## EXERCISE DIRECTIONS
The entries below are to be reproduced exactly, with their pictures omitted.

## MATERIAL PROVIDED
· · ·
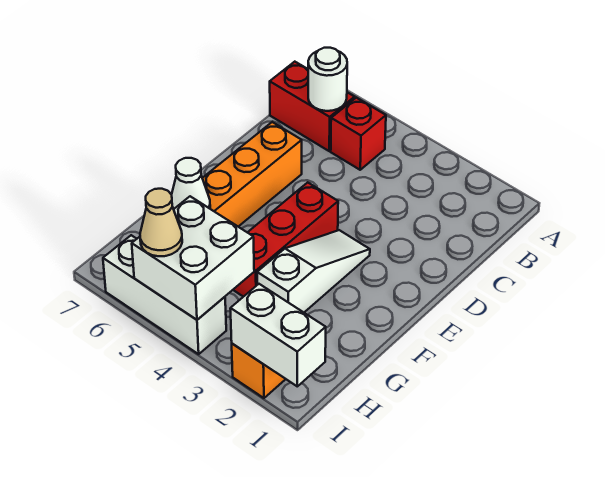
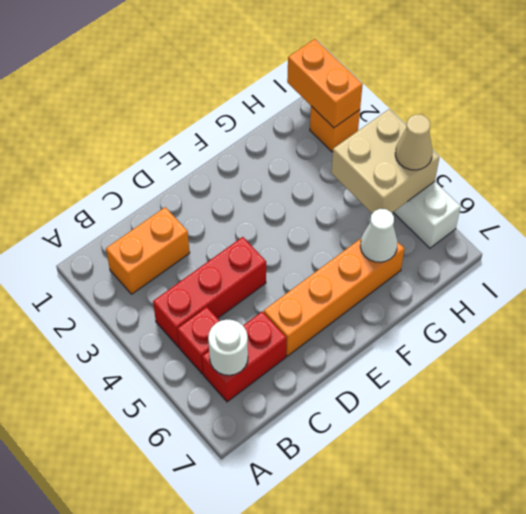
none -> orange brick B2:C2 level 1
red brick B6:B7 level 1 -> red brick B6:C6 level 1
white slope E3:G3 level 1 top G -> none
red brick E4:G4 level 1 -> red brick B4:D4 level 1
white brick H4:I5 level 2 -> tan brick H4:I5 level 2
white brick I1:I2 level 2 -> orange brick I1:I2 level 2

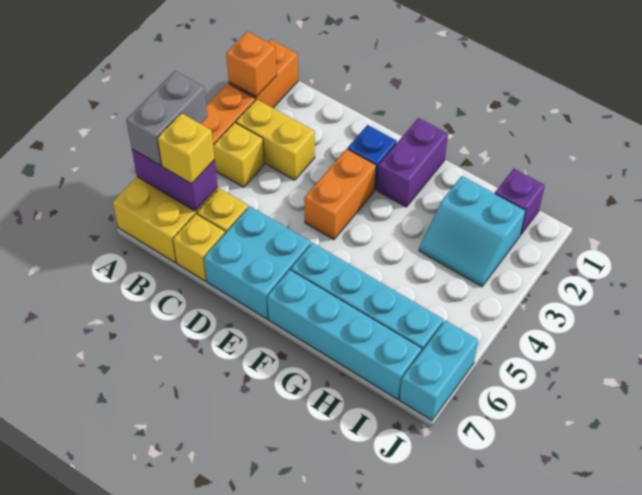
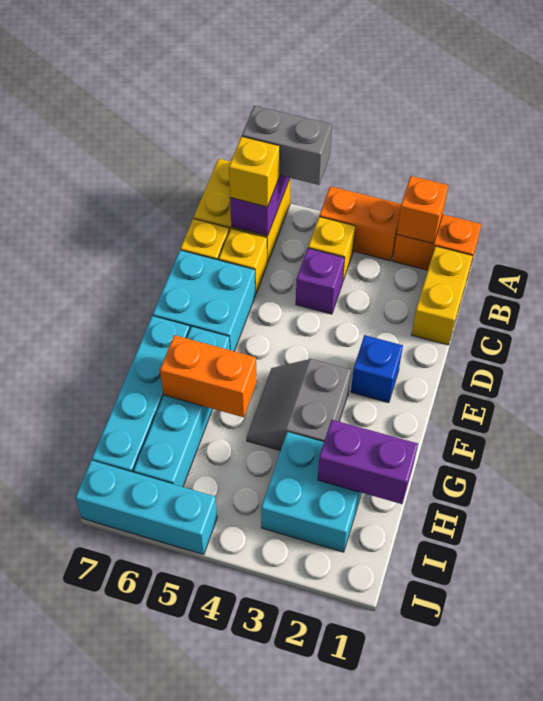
yellow brick B3:C3 level 1 -> yellow brick B1:C1 level 1
orange brick E3:E4 level 1 -> orange brick G5:G6 level 2
purple brick F1:F2 level 1 -> purple brick H1:H2 level 2
none -> grey slope F3:G4 level 1 top 3
cyan slope H2:I3 level 1 top 2 -> cyan brick H2:I3 level 1
purple brick I1 level 1 -> purple brick C4 level 1
cyan brick J6:J7 level 1 -> cyan brick J5:J7 level 1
· · ·
## SOLVED EXERCISE
none -> orange brick B2:C2 level 1
red brick B6:B7 level 1 -> red brick B6:C6 level 1
white slope E3:G3 level 1 top G -> none
red brick E4:G4 level 1 -> red brick B4:D4 level 1
white brick H4:I5 level 2 -> tan brick H4:I5 level 2
white brick I1:I2 level 2 -> orange brick I1:I2 level 2

yellow brick B3:C3 level 1 -> yellow brick B1:C1 level 1
orange brick E3:E4 level 1 -> orange brick G5:G6 level 2
purple brick F1:F2 level 1 -> purple brick H1:H2 level 2
none -> grey slope F3:G4 level 1 top 3
cyan slope H2:I3 level 1 top 2 -> cyan brick H2:I3 level 1
purple brick I1 level 1 -> purple brick C4 level 1
cyan brick J6:J7 level 1 -> cyan brick J5:J7 level 1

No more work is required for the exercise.